- **INSTRUCTIONS TO FOLLOW**: Could you print exactly the lines of the listing below, starting at the line that has "black brush: 10 -> 13" and ending at the line that has "white calculator: 0 -> 2", and only those lines?

»»

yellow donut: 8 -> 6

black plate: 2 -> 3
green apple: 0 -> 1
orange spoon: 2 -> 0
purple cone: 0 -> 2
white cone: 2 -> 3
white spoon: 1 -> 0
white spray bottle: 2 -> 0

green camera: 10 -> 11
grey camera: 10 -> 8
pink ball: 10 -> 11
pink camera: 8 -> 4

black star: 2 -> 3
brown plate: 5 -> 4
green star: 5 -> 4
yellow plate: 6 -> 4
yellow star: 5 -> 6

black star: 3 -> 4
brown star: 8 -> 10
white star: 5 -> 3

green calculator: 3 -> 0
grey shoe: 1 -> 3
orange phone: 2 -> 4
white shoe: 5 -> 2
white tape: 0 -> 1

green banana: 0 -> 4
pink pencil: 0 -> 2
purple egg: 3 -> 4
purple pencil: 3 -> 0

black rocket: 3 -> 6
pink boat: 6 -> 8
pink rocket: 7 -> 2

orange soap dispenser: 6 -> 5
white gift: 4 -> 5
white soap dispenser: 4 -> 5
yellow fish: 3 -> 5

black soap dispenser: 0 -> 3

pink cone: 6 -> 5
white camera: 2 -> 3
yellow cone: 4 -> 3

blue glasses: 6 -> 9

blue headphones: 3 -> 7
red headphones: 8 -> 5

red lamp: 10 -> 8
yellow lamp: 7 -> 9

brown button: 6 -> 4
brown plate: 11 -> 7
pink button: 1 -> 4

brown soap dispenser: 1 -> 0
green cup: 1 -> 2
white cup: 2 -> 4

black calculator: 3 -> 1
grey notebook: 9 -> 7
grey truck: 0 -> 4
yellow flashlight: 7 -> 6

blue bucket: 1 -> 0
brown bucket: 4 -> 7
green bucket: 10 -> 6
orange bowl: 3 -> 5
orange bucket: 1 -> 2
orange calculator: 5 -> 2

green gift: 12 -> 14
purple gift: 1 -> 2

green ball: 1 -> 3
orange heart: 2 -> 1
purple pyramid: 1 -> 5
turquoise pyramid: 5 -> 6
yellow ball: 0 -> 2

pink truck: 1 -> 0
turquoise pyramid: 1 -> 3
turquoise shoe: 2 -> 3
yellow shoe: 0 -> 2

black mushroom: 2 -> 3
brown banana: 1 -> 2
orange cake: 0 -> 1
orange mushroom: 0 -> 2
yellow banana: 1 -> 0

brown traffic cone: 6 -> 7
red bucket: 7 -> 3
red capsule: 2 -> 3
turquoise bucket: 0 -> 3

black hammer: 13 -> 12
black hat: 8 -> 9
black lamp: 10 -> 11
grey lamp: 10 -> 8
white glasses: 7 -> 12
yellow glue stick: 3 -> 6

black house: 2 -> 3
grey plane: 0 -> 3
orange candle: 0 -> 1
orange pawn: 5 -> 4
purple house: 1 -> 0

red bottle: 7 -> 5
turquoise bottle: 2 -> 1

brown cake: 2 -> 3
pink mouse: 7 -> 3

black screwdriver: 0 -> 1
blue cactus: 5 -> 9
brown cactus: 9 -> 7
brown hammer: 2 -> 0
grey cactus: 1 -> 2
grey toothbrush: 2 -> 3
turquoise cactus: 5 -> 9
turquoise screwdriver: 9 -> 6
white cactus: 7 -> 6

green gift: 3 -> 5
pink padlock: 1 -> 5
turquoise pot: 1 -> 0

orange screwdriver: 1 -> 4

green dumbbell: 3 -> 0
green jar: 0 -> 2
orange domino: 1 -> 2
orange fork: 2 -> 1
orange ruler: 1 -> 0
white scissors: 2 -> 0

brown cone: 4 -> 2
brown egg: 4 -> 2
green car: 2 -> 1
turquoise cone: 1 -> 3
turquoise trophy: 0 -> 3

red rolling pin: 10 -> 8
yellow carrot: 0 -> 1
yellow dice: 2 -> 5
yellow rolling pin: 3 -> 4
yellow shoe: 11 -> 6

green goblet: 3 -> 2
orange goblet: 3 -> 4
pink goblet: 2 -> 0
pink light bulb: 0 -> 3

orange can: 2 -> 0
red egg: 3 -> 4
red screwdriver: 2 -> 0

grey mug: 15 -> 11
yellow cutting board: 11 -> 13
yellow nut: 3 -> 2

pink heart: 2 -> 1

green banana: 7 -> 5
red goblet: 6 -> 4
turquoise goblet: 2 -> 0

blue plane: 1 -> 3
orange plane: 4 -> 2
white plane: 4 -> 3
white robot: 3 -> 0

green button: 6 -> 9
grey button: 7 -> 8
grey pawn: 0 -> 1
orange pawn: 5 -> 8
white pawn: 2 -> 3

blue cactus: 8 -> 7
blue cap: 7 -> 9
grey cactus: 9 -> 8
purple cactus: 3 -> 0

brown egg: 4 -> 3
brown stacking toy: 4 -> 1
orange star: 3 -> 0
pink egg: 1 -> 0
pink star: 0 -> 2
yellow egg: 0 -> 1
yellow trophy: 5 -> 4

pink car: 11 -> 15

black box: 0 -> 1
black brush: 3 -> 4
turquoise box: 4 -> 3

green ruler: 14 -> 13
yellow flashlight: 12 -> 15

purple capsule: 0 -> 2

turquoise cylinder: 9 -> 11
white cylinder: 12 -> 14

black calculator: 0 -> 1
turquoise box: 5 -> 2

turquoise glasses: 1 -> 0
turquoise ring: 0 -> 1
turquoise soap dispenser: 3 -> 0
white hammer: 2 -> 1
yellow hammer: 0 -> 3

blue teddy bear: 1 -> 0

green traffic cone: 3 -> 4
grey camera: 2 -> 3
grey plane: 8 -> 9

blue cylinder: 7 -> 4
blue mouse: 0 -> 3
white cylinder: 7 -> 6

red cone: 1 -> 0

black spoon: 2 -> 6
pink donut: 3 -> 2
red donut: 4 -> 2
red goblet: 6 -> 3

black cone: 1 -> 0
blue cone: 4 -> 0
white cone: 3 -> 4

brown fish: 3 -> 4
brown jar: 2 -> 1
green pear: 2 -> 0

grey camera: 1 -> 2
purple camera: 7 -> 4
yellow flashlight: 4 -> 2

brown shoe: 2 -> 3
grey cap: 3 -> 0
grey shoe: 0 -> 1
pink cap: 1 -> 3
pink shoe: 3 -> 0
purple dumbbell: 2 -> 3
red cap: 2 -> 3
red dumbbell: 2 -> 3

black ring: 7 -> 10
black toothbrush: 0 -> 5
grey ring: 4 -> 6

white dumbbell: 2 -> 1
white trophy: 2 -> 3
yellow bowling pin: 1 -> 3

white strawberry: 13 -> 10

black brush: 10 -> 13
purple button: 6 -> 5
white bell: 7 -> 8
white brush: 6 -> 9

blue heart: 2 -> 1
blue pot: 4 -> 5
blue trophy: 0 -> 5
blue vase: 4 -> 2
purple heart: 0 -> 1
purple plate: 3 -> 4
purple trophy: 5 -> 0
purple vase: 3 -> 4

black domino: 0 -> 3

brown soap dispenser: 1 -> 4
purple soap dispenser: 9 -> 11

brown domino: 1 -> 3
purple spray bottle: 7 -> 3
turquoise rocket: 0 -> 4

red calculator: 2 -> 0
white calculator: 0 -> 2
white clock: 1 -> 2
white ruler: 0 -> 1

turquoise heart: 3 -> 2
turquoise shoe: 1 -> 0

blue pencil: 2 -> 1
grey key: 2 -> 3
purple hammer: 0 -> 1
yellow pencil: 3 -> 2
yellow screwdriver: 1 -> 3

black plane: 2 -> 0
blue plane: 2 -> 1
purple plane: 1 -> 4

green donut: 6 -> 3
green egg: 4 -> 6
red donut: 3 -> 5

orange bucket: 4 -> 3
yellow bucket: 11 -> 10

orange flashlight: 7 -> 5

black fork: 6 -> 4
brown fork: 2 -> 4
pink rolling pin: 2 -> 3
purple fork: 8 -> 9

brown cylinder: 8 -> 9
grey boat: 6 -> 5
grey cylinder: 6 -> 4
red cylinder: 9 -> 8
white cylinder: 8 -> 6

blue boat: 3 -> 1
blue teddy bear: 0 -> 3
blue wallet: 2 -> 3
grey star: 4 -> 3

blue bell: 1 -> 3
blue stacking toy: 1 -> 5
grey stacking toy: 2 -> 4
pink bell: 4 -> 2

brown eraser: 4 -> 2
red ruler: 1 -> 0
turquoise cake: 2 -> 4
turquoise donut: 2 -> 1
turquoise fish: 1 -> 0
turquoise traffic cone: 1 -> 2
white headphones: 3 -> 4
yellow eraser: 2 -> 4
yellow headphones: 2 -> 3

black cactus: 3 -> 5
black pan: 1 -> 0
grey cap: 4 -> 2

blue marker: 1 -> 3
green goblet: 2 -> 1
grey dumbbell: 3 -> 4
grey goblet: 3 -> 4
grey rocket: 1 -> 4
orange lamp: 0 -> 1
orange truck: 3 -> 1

««

- **EXERCISE ANSWER**:
black brush: 10 -> 13
purple button: 6 -> 5
white bell: 7 -> 8
white brush: 6 -> 9

blue heart: 2 -> 1
blue pot: 4 -> 5
blue trophy: 0 -> 5
blue vase: 4 -> 2
purple heart: 0 -> 1
purple plate: 3 -> 4
purple trophy: 5 -> 0
purple vase: 3 -> 4

black domino: 0 -> 3

brown soap dispenser: 1 -> 4
purple soap dispenser: 9 -> 11

brown domino: 1 -> 3
purple spray bottle: 7 -> 3
turquoise rocket: 0 -> 4

red calculator: 2 -> 0
white calculator: 0 -> 2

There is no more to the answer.